==== Data records ====

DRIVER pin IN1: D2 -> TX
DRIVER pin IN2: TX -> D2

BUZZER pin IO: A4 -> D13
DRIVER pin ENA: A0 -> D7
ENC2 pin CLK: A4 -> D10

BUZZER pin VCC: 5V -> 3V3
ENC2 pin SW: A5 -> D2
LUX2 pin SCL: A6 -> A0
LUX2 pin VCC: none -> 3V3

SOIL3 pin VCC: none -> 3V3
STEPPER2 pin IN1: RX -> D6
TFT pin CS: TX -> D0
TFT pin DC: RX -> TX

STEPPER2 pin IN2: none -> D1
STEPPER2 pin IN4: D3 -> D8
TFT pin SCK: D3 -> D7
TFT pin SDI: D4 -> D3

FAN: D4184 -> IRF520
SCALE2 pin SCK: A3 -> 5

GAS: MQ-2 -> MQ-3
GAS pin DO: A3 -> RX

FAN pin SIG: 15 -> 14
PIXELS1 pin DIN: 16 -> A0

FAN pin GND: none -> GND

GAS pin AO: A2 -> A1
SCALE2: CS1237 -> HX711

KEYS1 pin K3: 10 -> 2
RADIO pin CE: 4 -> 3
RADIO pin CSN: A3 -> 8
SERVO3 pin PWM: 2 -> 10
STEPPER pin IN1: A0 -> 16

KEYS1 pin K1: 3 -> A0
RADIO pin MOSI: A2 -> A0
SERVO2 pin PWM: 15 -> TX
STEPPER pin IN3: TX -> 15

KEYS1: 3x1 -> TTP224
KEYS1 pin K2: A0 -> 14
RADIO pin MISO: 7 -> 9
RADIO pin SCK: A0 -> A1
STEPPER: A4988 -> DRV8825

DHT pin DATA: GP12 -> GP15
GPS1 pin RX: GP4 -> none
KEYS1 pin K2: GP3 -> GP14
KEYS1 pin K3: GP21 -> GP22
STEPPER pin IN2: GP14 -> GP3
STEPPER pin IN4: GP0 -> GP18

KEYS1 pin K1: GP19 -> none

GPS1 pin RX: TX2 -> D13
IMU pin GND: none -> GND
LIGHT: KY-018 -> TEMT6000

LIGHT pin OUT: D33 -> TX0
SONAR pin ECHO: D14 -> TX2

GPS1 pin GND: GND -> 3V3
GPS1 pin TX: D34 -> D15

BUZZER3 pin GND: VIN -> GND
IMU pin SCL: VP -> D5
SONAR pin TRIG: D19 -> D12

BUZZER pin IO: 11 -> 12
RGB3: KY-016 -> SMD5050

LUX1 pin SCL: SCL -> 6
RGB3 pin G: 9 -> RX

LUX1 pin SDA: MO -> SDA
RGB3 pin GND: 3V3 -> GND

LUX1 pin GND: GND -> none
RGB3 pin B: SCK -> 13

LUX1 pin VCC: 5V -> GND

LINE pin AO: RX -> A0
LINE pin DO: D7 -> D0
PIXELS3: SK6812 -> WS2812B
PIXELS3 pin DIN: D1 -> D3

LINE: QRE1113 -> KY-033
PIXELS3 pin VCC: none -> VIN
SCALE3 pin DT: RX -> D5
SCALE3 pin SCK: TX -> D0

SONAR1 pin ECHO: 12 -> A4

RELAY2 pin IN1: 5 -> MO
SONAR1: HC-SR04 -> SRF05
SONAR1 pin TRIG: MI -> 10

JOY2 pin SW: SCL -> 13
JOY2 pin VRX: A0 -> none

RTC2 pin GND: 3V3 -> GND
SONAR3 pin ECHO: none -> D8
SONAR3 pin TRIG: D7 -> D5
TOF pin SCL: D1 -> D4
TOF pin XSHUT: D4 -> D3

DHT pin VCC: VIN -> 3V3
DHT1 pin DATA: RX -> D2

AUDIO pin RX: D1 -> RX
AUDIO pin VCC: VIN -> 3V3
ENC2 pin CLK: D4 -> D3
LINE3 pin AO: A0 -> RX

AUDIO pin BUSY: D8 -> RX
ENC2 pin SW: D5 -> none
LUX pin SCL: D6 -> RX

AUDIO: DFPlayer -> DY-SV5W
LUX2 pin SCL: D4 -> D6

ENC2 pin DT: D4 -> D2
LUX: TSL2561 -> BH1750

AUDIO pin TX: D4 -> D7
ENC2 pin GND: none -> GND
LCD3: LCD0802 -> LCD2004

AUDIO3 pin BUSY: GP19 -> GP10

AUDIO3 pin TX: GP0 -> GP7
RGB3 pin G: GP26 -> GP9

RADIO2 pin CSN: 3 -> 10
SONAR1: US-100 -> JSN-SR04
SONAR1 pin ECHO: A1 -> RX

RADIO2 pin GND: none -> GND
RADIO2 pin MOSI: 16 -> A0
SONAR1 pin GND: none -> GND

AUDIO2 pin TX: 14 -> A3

====

→ **How to complete this task**
From the data above, copy each line where the string "MOSI" appears.

→ **Solution**
RADIO pin MOSI: A2 -> A0
RADIO2 pin MOSI: 16 -> A0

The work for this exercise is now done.